** EXTRACTED INFORMATION follows **
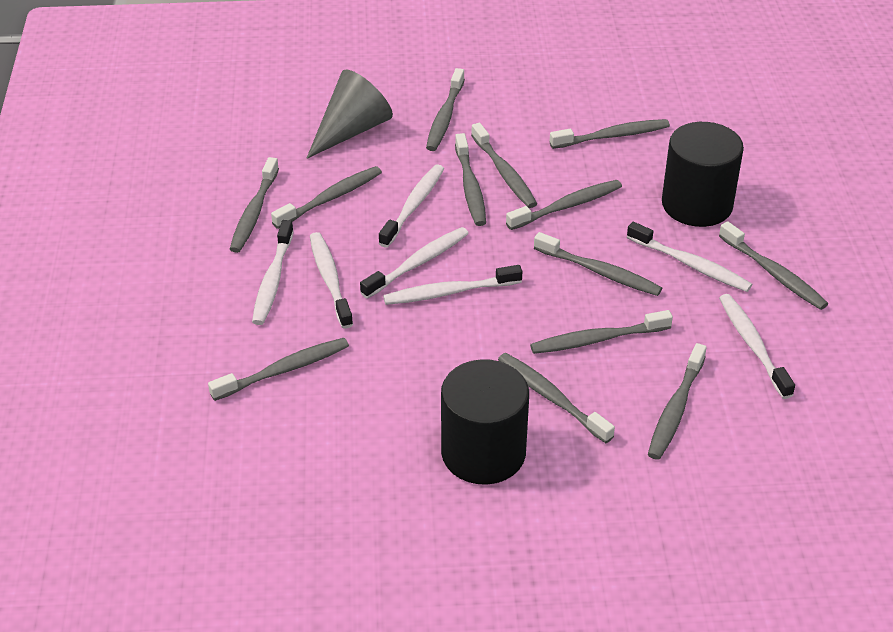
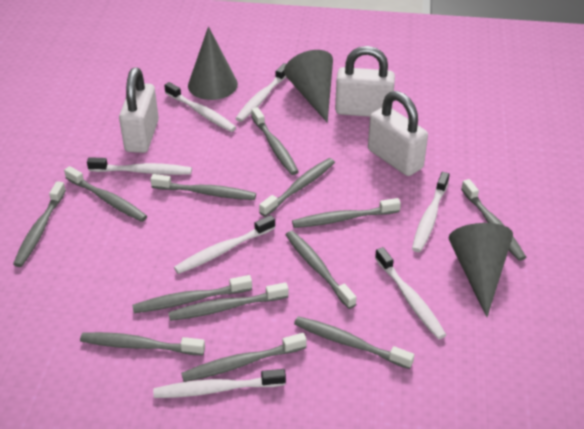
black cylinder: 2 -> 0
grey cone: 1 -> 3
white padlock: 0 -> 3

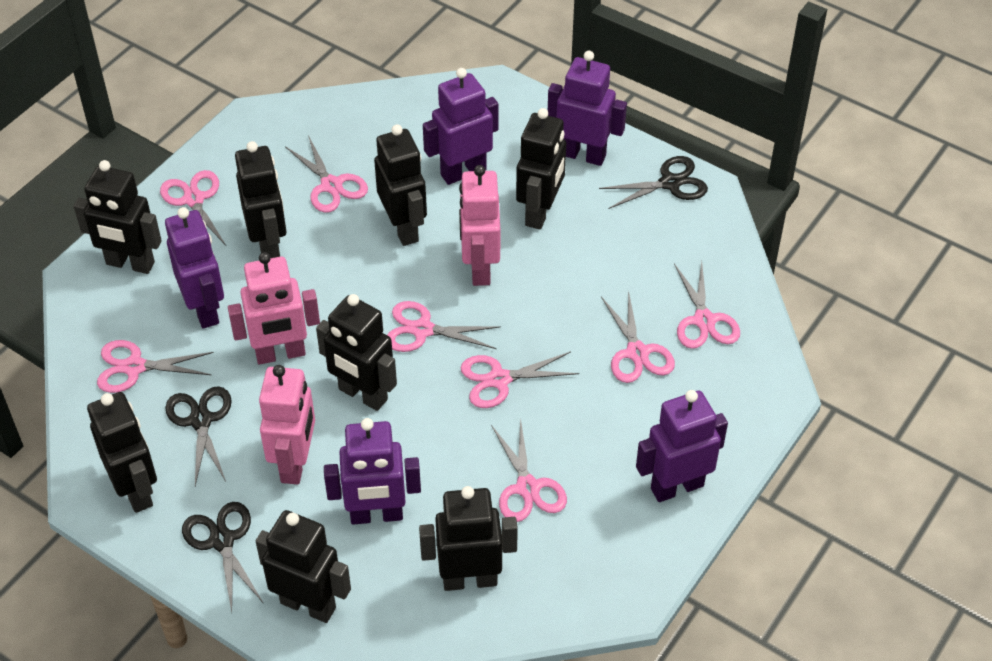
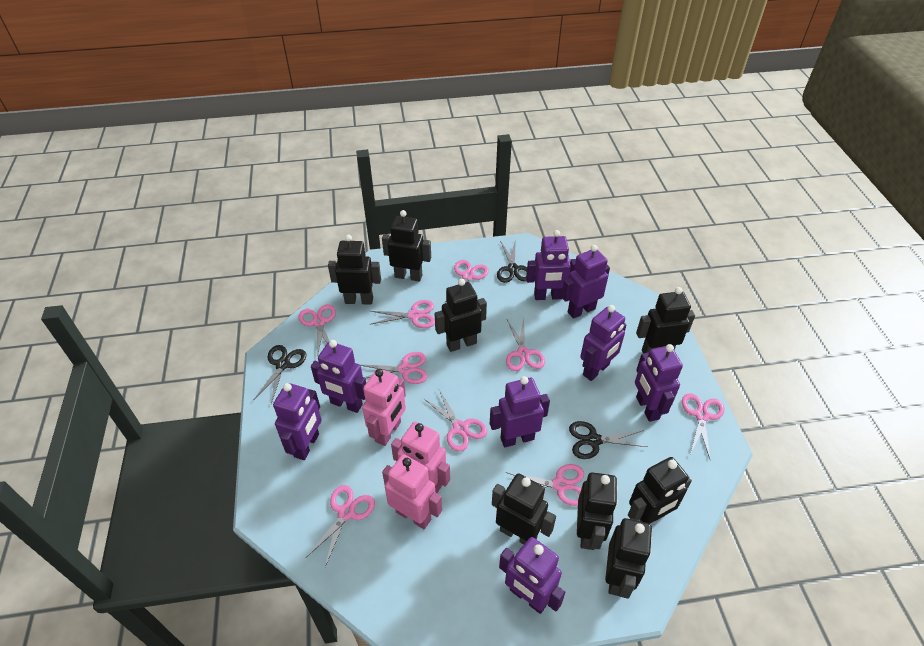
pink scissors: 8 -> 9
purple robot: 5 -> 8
** End of EXTRACTED INFORMATION **
Copy the listing above verbatim, leaving out pictures.

__EXERCISE RESULT__:
black cylinder: 2 -> 0
grey cone: 1 -> 3
white padlock: 0 -> 3

pink scissors: 8 -> 9
purple robot: 5 -> 8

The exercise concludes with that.